HOW TO COMPLETE THIS TASK -> Which of the lines below mention the word "grey"? Pull each one out.

# # #

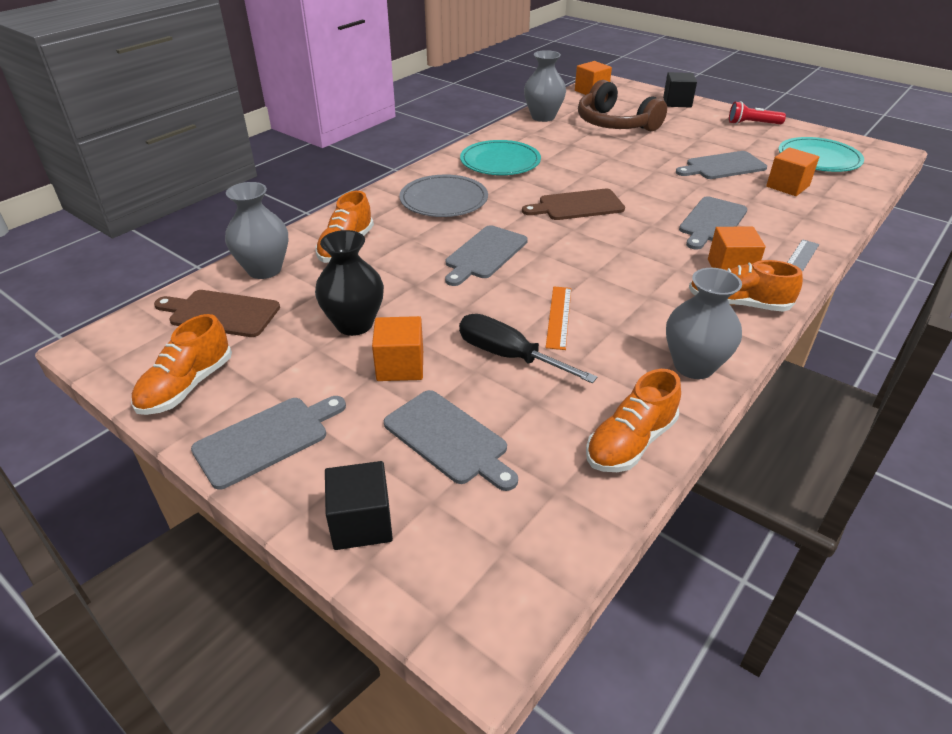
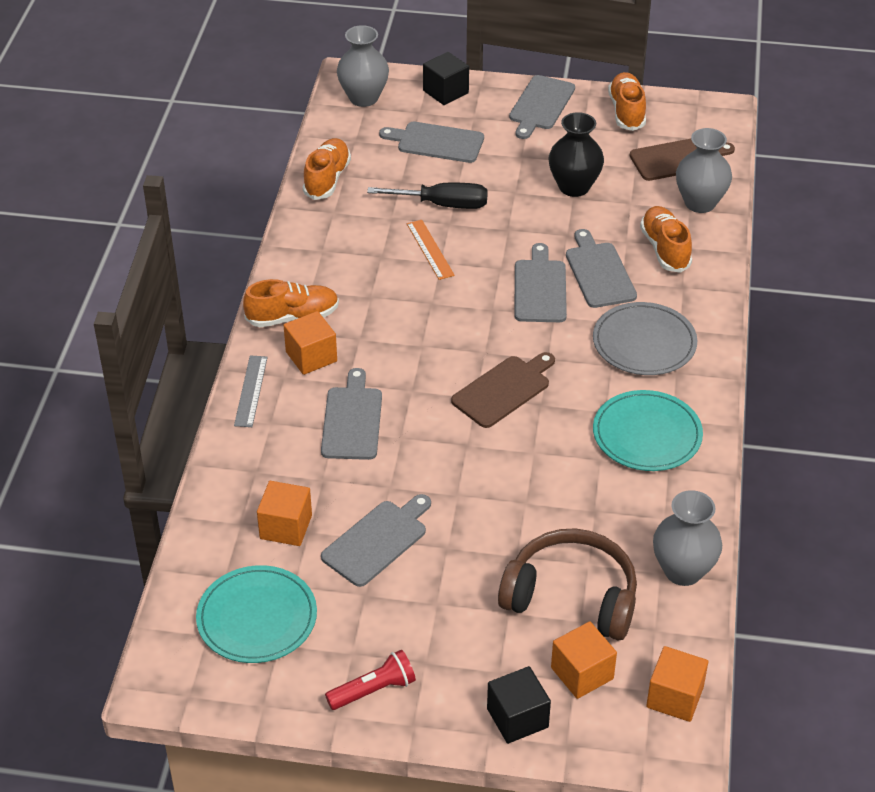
camera: 150 degrees right, 5 degrees up
orange cube [372,316,423,381] -> orange cube moved to [551,621,617,699]
grey vase [666,268,742,379] -> grey vase moved to [337,25,389,107]
none -> grey cutting board [566,229,637,308]

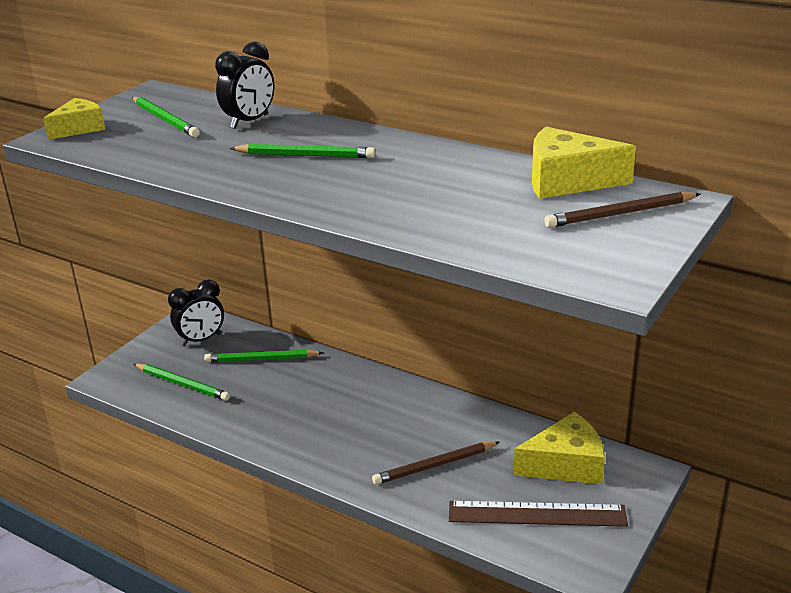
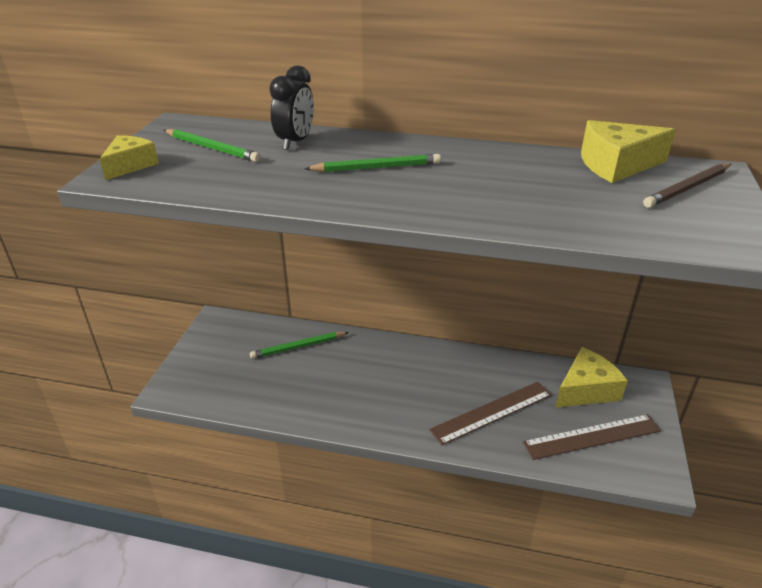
camera: 20 degrees left, 5 degrees up
green pencil [134,363,230,401] -> none
black clock [168,279,224,346] -> none
brown pencil [372,441,500,485] -> brown ruler [429,382,552,445]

# # #

ANSWER SECTION ->
grey vase [666,268,742,379] -> grey vase moved to [337,25,389,107]
none -> grey cutting board [566,229,637,308]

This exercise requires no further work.